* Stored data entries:
◆ ◆ ◆ ◆

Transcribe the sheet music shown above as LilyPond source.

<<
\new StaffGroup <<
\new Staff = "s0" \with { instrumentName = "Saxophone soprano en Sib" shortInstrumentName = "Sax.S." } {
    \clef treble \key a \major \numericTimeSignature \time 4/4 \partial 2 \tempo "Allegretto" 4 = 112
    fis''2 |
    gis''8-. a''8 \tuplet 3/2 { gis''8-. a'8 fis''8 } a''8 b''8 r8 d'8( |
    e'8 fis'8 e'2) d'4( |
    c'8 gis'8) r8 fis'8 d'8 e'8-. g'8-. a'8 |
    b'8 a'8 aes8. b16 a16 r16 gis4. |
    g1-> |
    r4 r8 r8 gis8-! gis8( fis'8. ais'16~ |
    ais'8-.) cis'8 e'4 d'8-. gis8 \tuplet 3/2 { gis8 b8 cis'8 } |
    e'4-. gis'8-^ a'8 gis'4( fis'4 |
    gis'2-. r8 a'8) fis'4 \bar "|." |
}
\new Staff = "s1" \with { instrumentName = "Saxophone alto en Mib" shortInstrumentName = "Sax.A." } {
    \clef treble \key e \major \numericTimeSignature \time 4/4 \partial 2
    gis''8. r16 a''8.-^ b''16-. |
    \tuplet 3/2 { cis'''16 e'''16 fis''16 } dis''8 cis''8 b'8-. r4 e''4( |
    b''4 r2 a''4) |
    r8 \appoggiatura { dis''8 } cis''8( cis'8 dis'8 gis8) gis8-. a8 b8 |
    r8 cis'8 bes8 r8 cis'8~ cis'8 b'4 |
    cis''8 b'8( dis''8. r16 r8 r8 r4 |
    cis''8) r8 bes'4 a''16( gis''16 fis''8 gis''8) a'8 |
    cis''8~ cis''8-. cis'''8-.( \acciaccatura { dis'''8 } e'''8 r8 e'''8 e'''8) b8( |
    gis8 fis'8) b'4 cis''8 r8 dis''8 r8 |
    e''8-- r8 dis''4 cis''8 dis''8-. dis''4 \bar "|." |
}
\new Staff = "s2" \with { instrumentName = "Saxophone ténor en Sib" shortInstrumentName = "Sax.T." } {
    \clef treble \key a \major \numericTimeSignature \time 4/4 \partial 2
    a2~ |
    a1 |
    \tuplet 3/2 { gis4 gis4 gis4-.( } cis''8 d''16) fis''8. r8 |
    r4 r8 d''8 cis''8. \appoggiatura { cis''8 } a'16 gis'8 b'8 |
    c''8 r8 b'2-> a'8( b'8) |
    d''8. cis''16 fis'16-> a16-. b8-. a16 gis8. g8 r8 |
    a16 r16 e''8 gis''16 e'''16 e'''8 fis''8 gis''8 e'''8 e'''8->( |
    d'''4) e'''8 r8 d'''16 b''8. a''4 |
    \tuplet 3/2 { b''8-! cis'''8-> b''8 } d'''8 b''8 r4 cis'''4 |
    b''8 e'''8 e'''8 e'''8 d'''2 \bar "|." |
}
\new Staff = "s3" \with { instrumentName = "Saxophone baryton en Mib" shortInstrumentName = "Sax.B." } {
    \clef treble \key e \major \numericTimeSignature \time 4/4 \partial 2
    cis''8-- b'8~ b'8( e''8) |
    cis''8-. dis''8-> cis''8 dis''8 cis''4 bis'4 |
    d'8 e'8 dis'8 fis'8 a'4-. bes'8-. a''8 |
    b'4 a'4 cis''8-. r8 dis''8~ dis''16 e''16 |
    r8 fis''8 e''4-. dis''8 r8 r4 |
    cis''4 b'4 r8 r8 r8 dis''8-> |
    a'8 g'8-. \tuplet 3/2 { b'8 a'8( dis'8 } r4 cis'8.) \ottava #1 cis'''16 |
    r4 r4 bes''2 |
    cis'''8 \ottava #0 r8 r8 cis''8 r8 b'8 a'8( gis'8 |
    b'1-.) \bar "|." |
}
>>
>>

◆ ◆ ◆ ◆

* TASK STATEMENT:
Tally the lines above that contain the string "shortInstrumentName", counting only matches with the same case. What is the number? Give only the number.

* RESPONSE:
4